- [The task] Drop the images. Copy every line below character for character.

- [Data below]
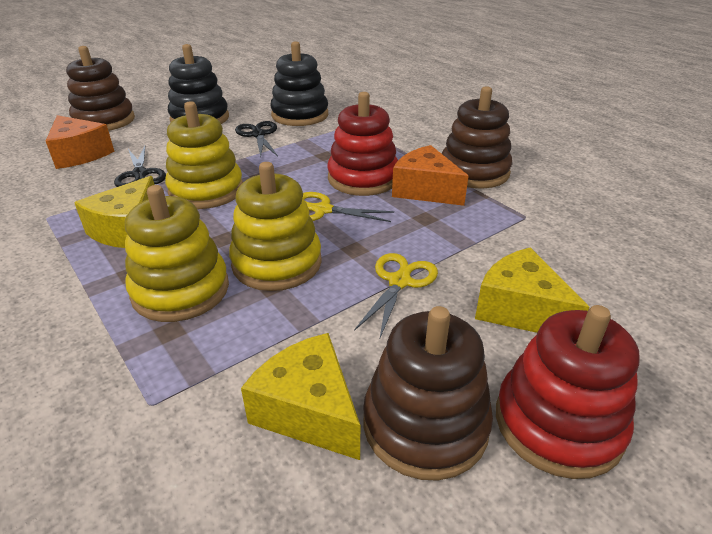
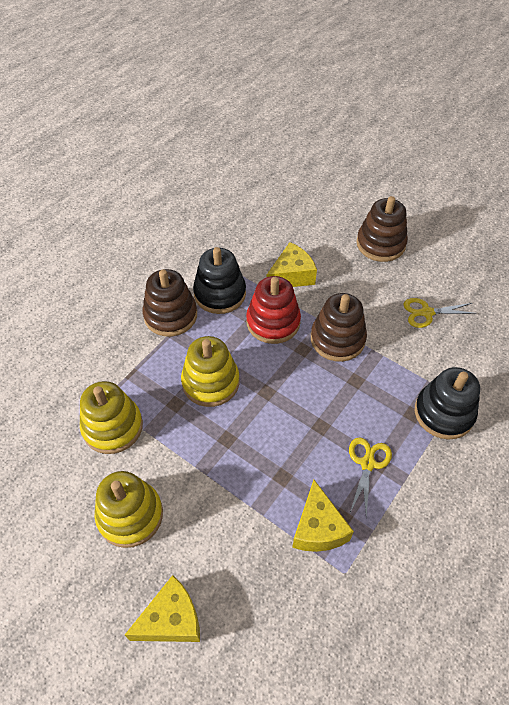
black scissors: 2 -> 0
orange cheese: 2 -> 0
red stacking toy: 2 -> 1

- [Exercise response]
black scissors: 2 -> 0
orange cheese: 2 -> 0
red stacking toy: 2 -> 1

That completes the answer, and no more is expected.